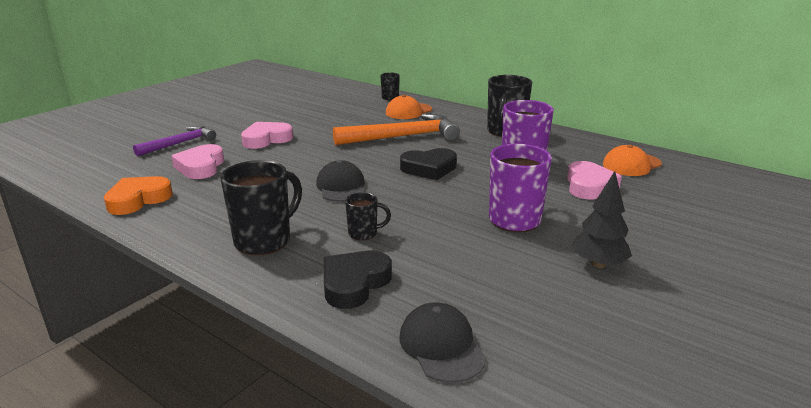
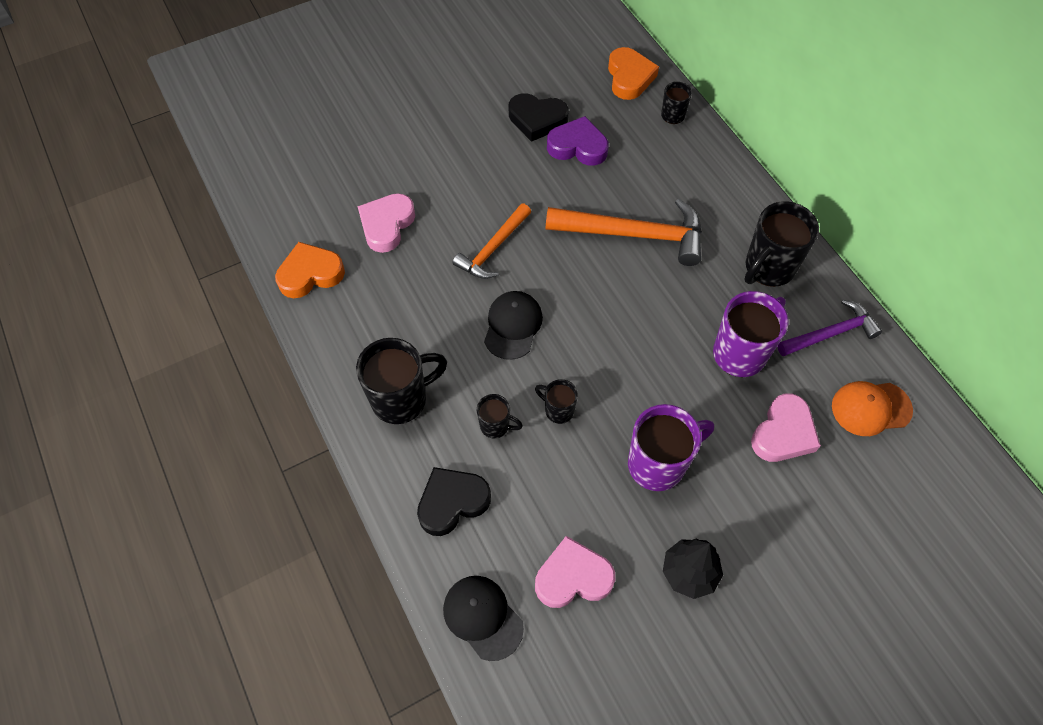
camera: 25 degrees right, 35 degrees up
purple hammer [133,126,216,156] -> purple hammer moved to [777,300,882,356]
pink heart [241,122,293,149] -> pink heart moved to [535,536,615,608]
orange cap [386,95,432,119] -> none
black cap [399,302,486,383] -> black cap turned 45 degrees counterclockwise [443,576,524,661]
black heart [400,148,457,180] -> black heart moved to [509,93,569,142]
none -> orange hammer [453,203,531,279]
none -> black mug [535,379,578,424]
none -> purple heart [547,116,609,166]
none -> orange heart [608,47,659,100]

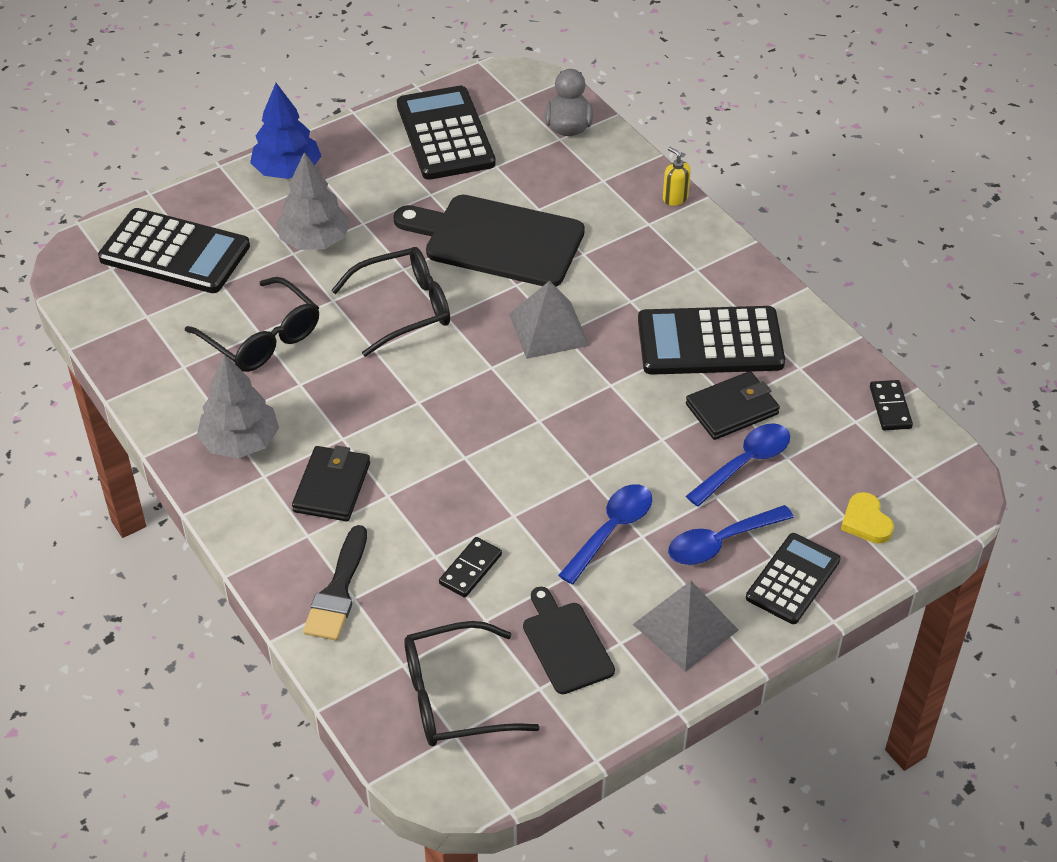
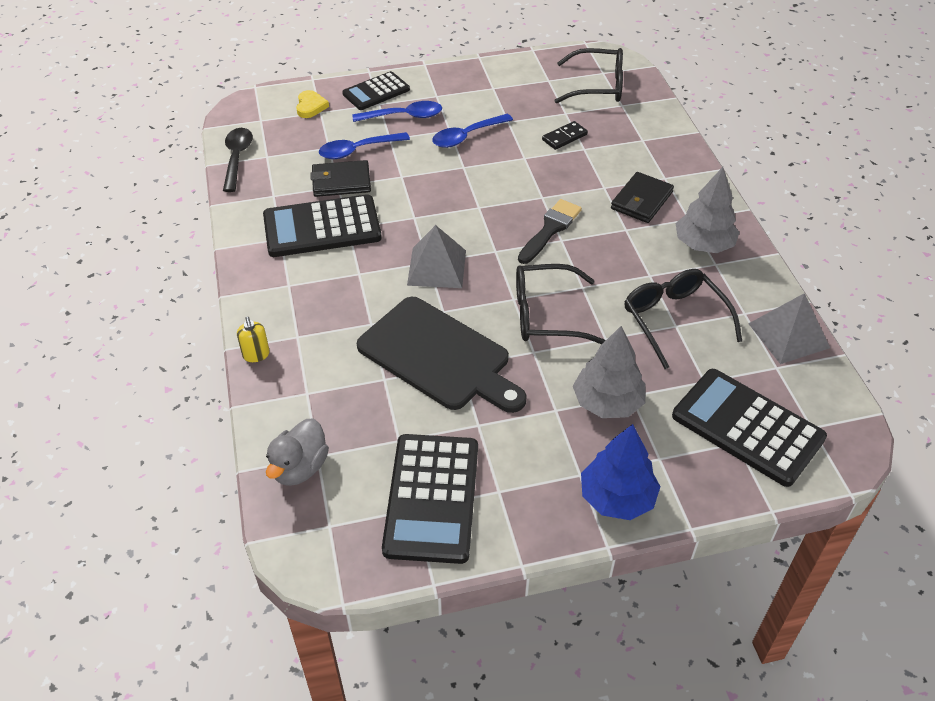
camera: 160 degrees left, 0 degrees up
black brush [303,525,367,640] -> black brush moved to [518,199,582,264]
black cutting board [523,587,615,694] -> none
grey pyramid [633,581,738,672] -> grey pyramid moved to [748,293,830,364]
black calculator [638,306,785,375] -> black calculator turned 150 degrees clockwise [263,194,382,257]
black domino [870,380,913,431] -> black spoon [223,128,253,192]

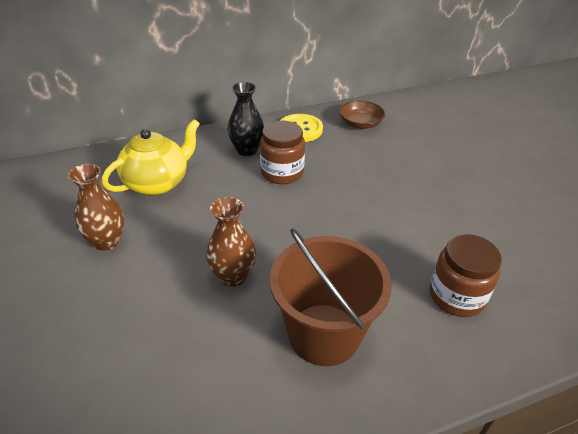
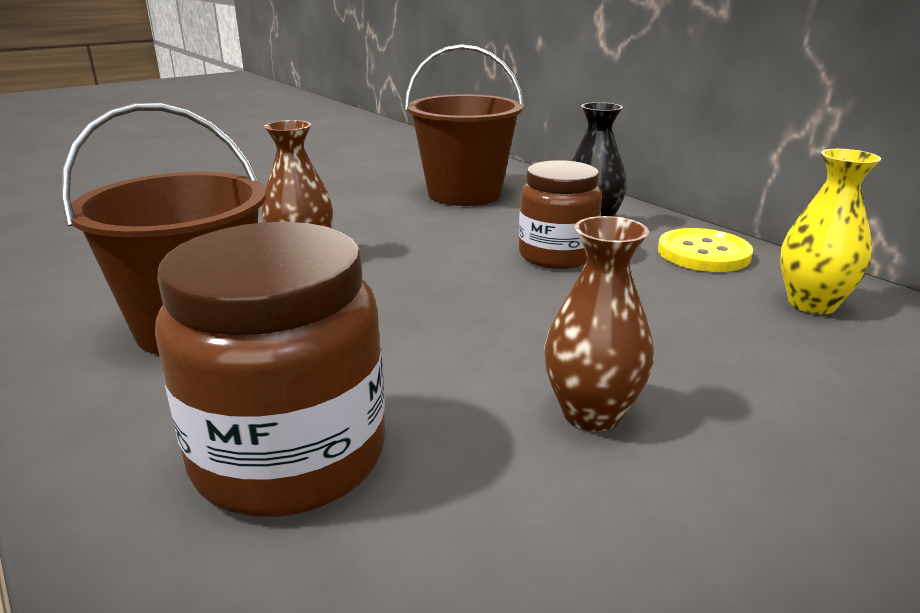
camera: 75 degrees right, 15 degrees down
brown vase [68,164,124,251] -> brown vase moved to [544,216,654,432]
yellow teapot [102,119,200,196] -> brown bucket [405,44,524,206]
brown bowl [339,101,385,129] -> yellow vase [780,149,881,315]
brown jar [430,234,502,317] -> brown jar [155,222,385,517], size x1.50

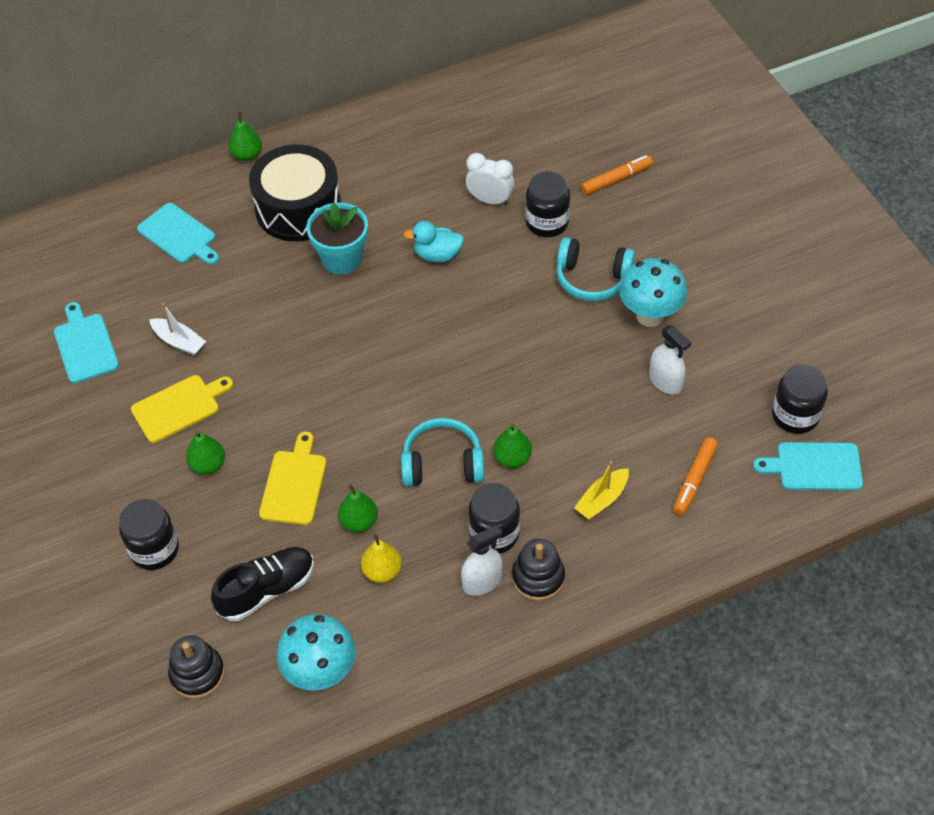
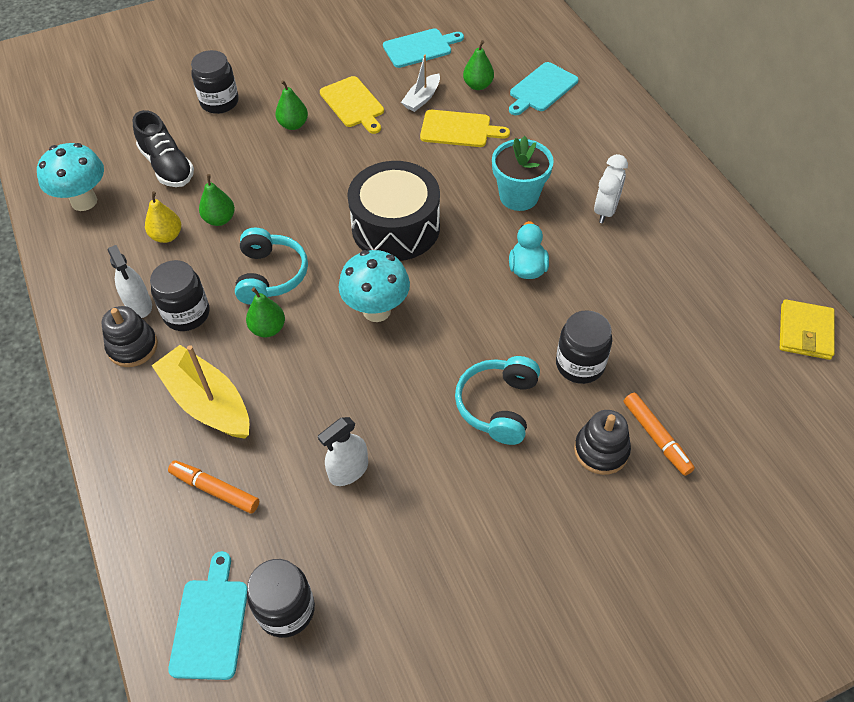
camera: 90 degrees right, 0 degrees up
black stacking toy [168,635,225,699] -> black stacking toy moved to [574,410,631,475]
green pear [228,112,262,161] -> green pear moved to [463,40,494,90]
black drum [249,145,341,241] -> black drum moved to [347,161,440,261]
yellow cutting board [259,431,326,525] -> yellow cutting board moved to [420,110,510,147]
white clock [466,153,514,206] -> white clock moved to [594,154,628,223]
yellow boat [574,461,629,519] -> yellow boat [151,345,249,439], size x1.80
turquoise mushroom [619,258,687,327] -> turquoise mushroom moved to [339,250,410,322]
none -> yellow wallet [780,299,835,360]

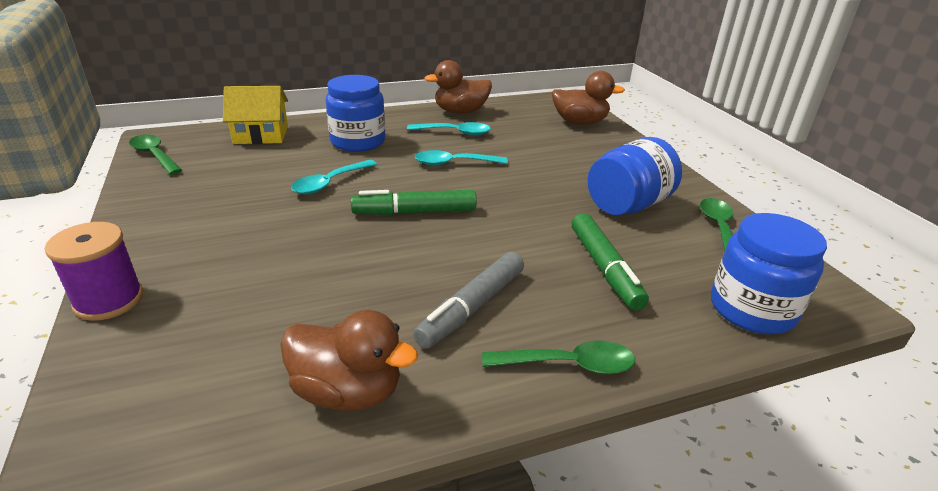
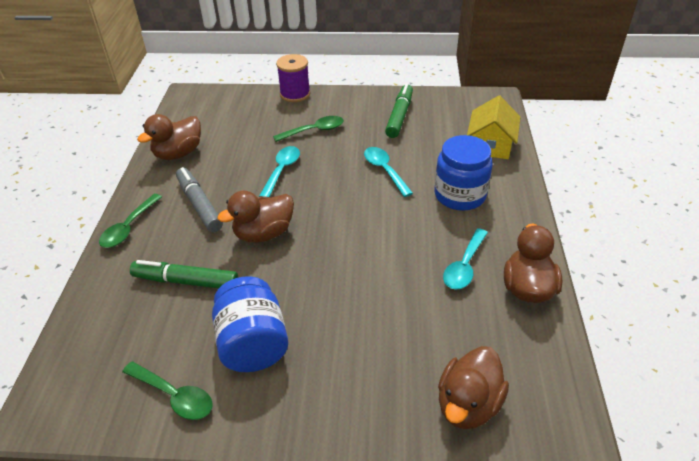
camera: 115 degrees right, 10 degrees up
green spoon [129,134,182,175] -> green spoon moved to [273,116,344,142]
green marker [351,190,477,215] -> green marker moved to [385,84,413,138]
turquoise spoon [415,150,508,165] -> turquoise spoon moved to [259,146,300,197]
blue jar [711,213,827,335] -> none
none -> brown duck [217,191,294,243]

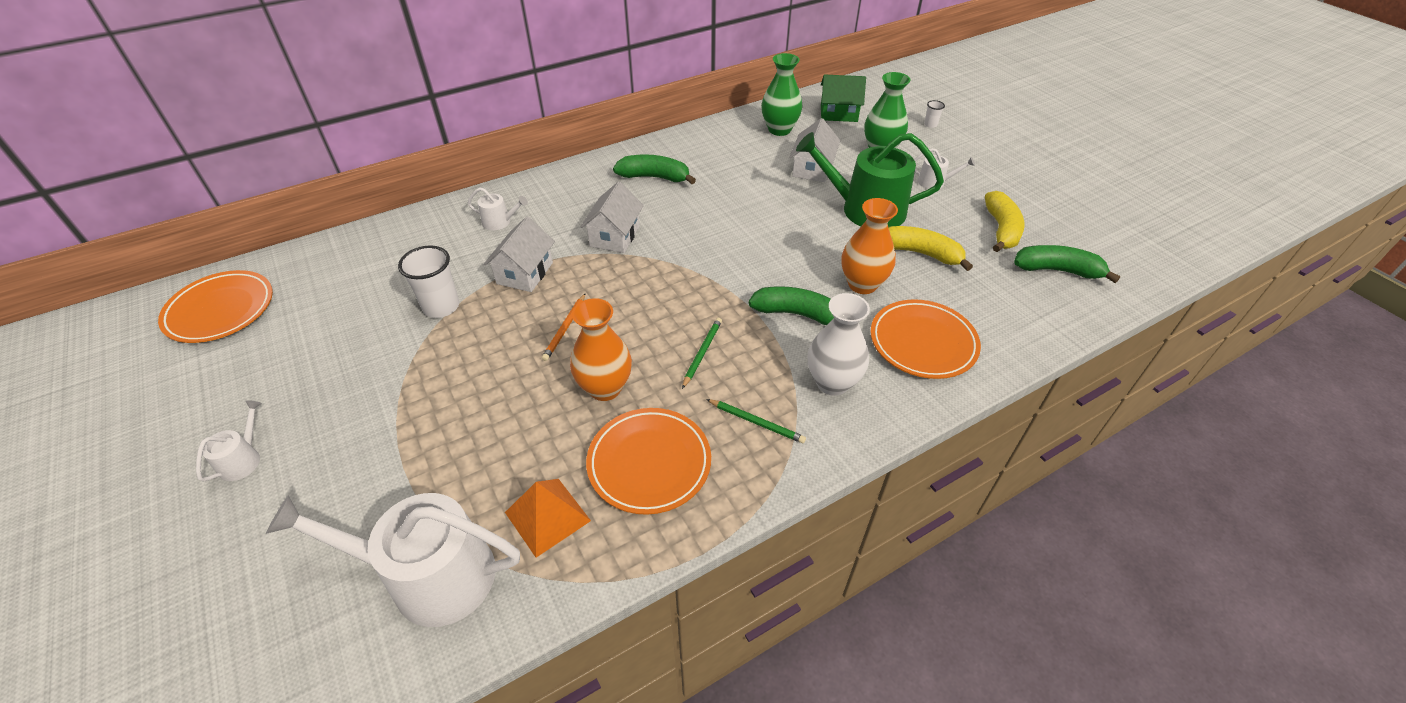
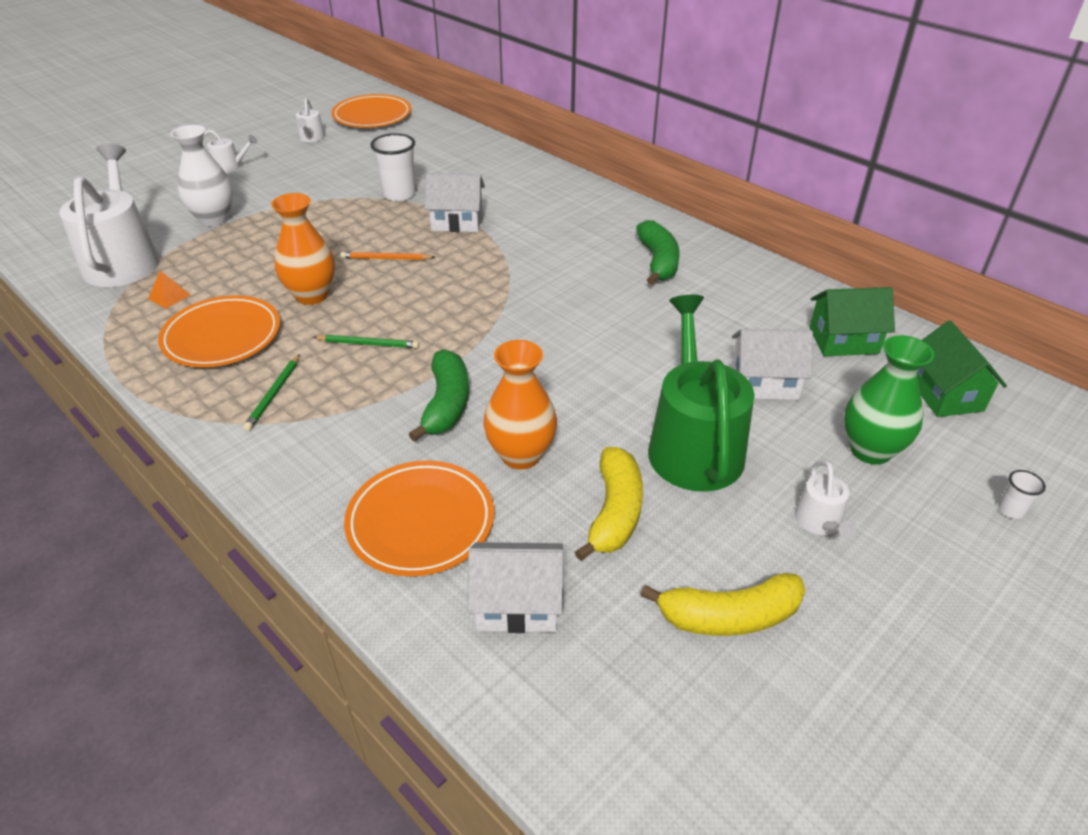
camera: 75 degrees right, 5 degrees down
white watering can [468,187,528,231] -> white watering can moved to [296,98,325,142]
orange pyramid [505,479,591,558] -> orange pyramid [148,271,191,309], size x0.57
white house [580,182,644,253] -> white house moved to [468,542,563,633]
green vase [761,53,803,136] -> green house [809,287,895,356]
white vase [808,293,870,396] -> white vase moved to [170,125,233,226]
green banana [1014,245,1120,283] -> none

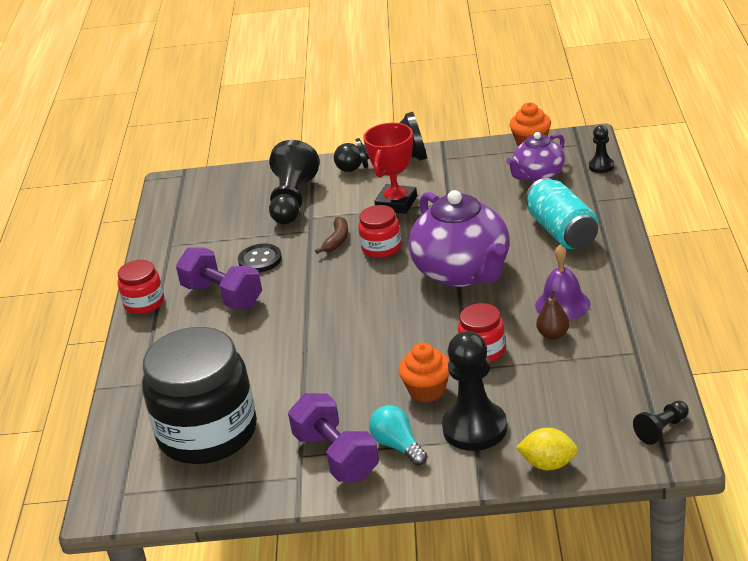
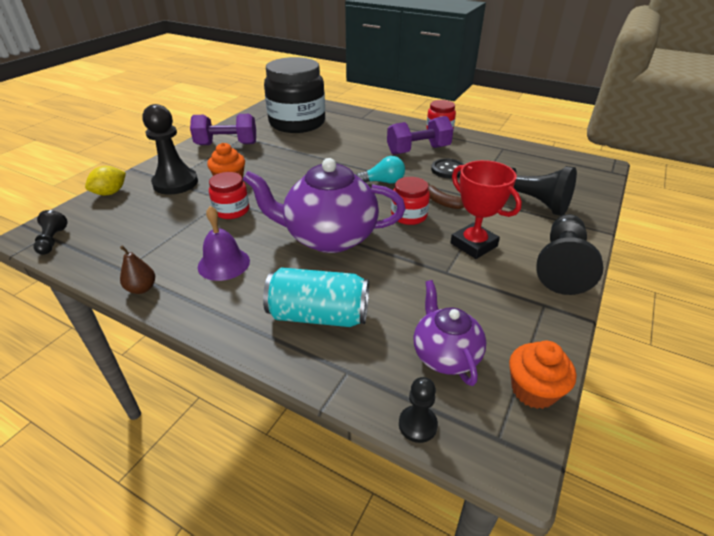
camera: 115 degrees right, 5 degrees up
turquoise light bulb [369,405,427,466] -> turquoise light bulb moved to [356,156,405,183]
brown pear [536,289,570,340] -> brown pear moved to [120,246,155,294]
+ + +
EXERCISE PROMPT >>
Check each line of the records for the word "purple" and extract those that contain it.

THE ANSWER >>
purple hammer [133,126,216,156] -> purple hammer moved to [777,300,882,356]
none -> purple heart [547,116,609,166]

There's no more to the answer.